● **Task details**:
Could you please return each line of the data that has the word "orange"?

● **Exercise input**:
————————

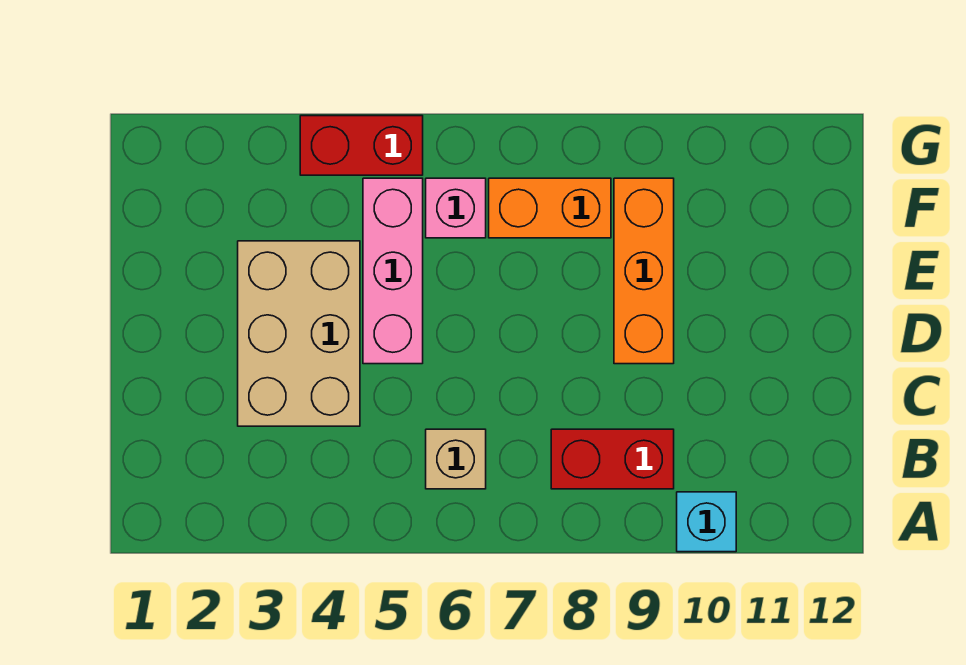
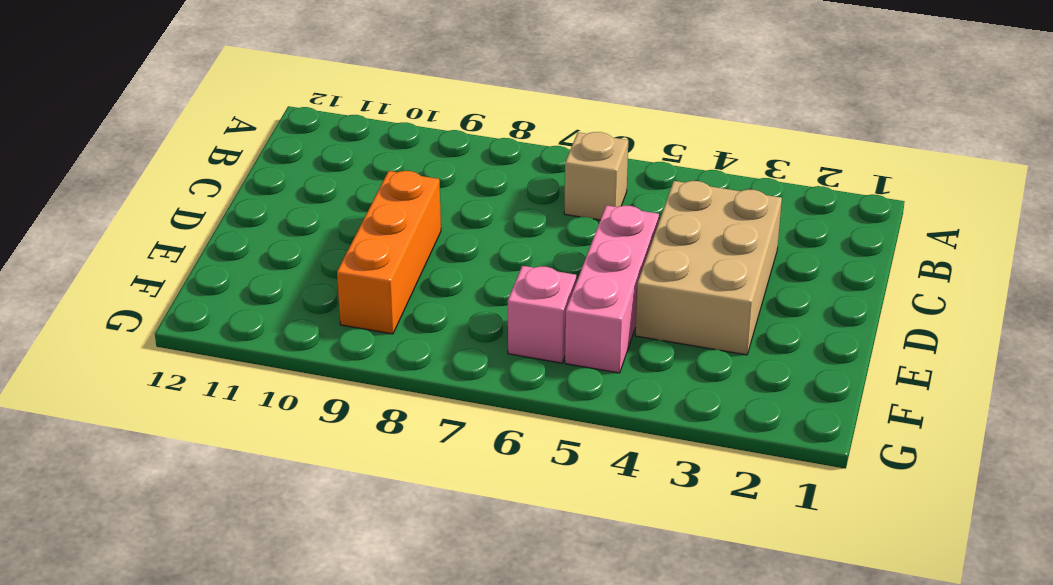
none -> cyan brick A10 level 1
none -> red brick B8:B9 level 1

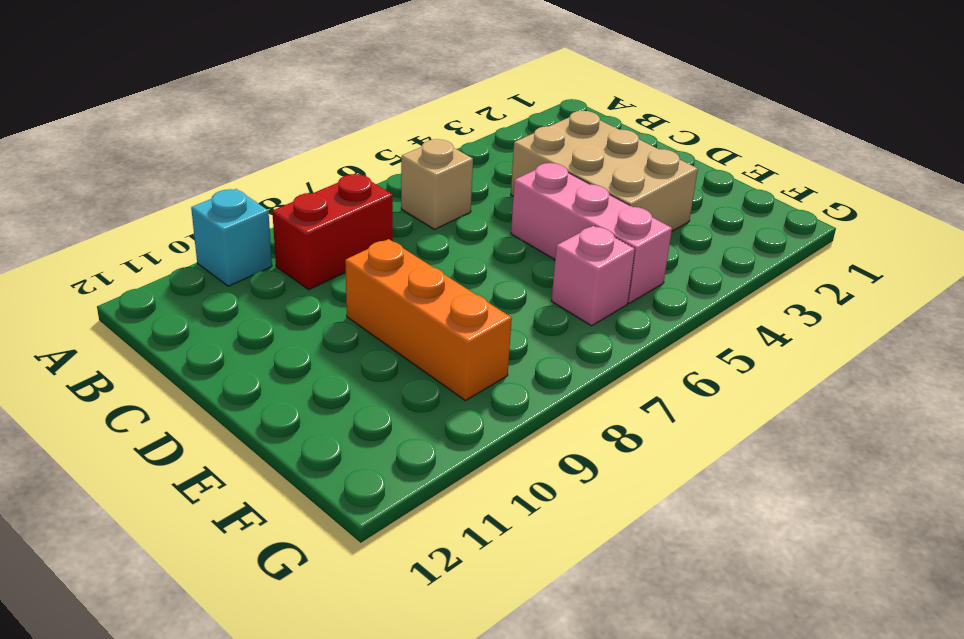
none -> orange brick F7:F8 level 1
none -> red brick G4:G5 level 1

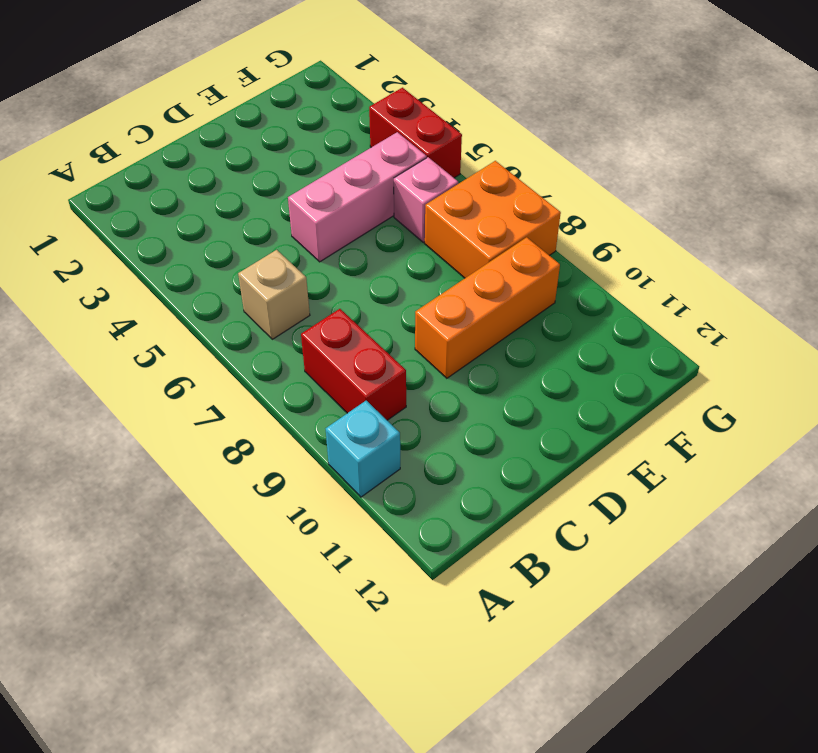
orange brick F7:G8 level 1 -> orange brick F7:F8 level 1
none -> tan brick C3:E4 level 1

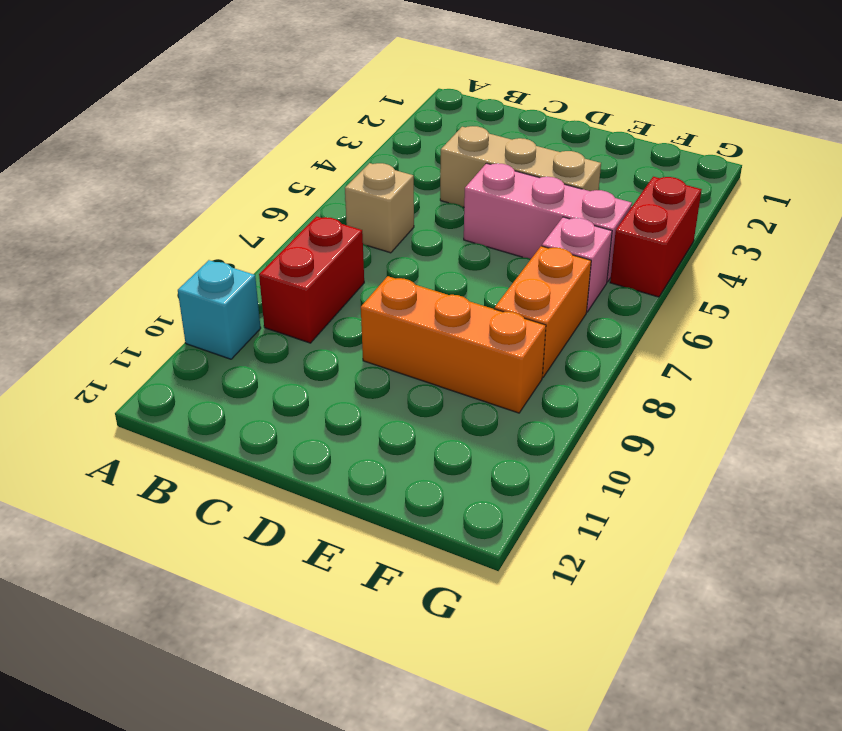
tan brick C4:E4 level 1 -> tan brick C3:E4 level 1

————————

● **Answer space**:
none -> orange brick F7:F8 level 1
orange brick F7:G8 level 1 -> orange brick F7:F8 level 1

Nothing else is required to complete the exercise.